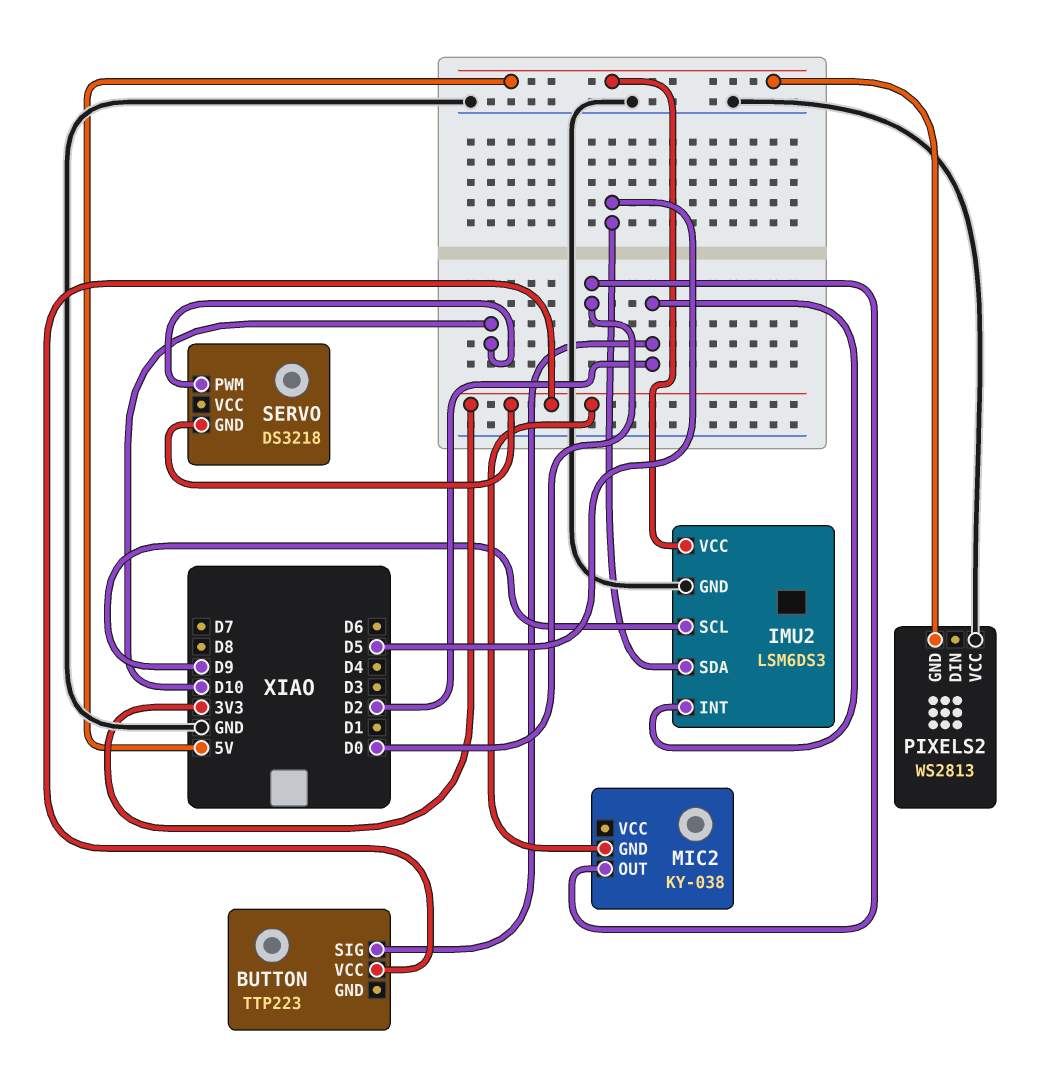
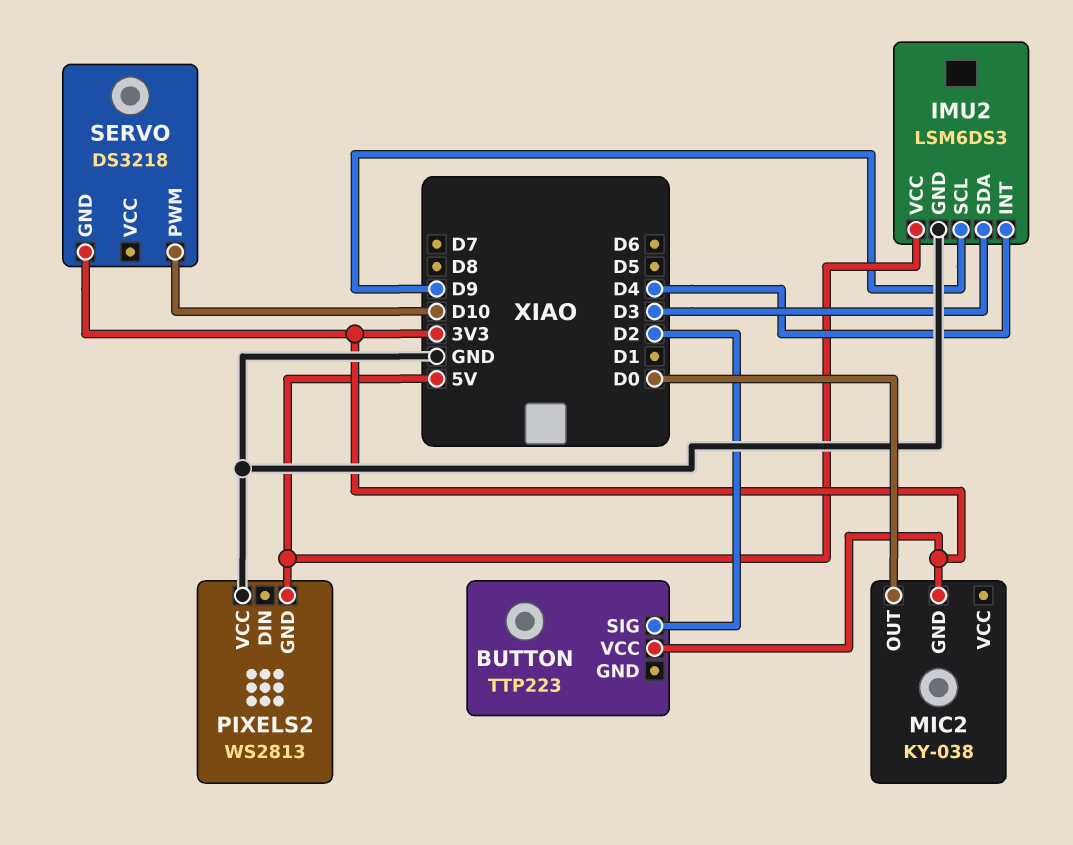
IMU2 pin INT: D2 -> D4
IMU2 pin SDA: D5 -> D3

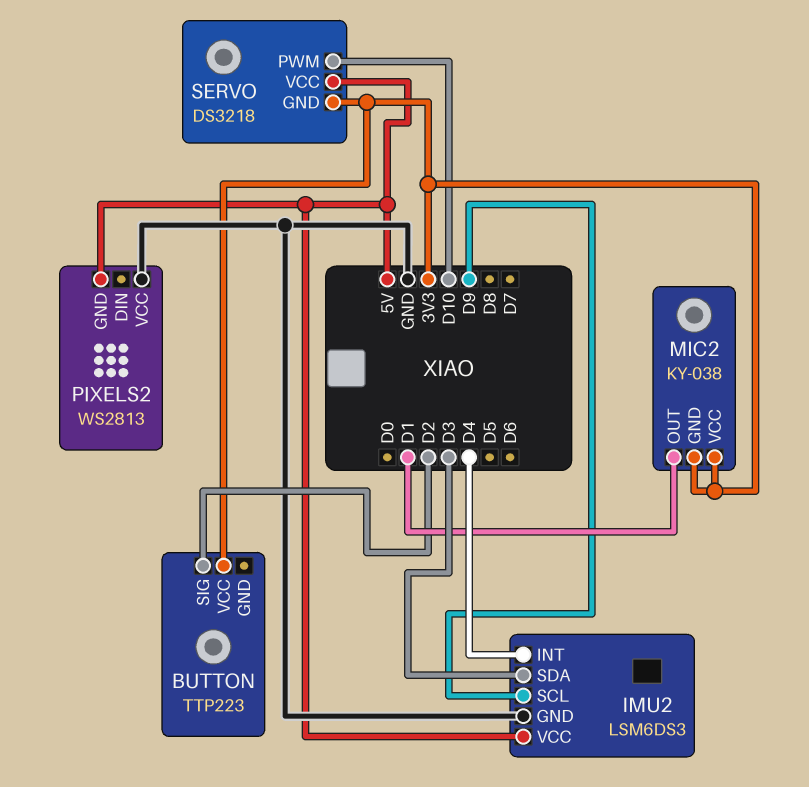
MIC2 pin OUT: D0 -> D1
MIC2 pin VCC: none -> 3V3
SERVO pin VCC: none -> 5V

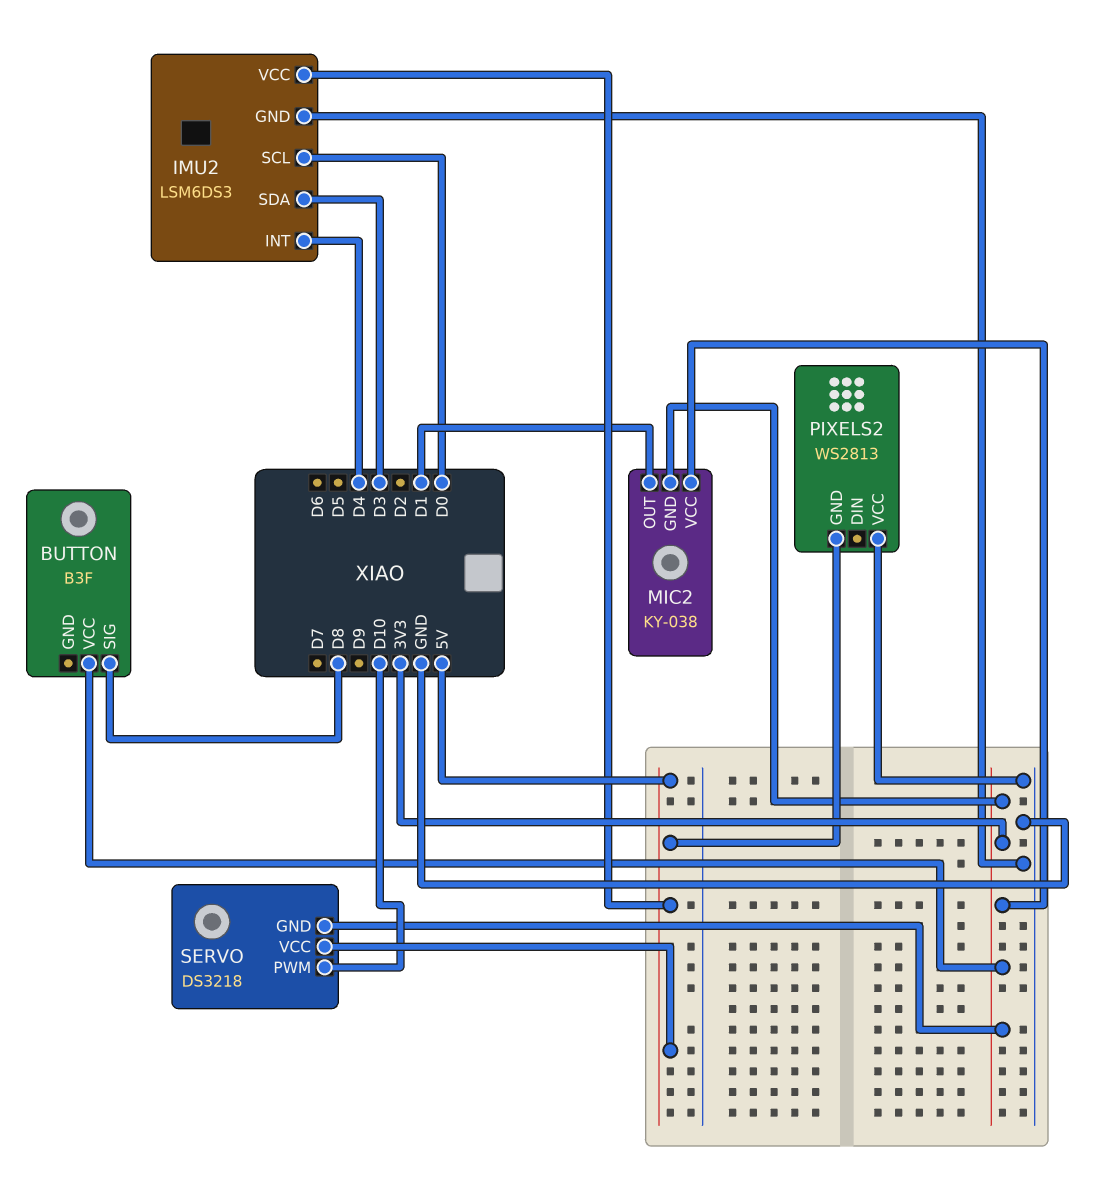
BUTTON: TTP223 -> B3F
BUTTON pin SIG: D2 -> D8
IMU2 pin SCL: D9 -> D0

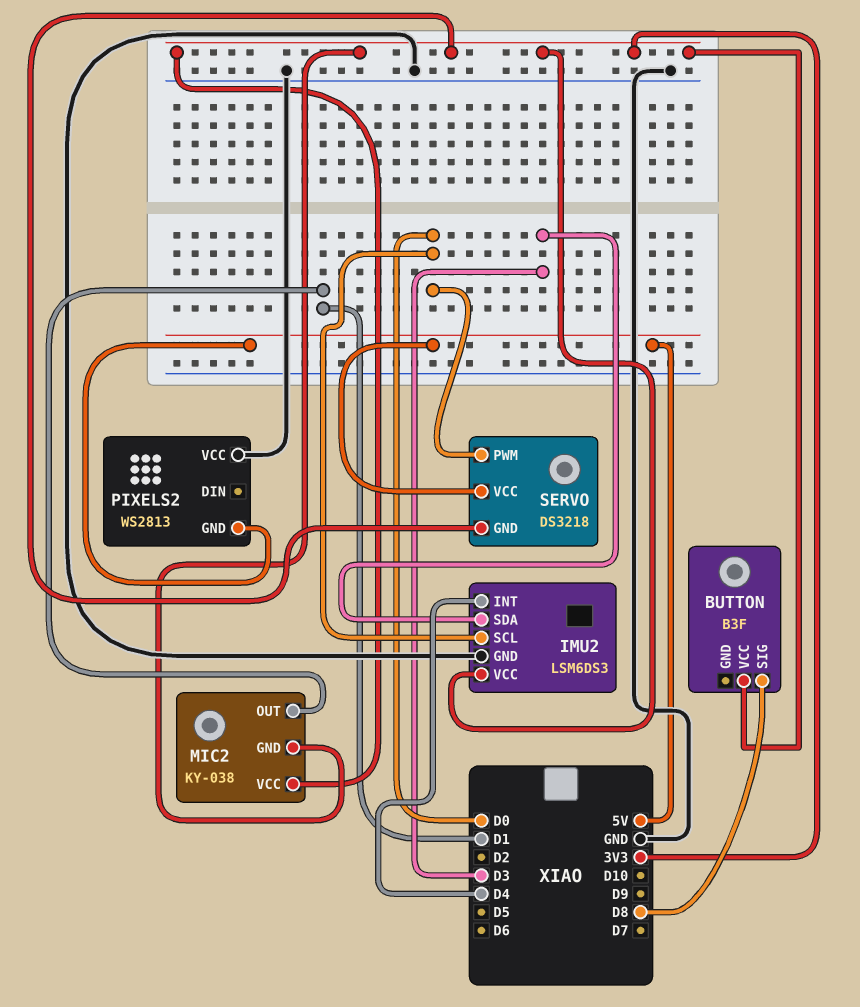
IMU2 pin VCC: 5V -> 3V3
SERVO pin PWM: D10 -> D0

____________

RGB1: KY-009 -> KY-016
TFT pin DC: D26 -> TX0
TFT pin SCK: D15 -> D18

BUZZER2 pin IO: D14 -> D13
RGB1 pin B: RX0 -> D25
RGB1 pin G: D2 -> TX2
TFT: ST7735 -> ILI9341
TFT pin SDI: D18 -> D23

____________

Required work = Go through the listing above and list every line that has the word "none".

Answer to this exercise =
MIC2 pin VCC: none -> 3V3
SERVO pin VCC: none -> 5V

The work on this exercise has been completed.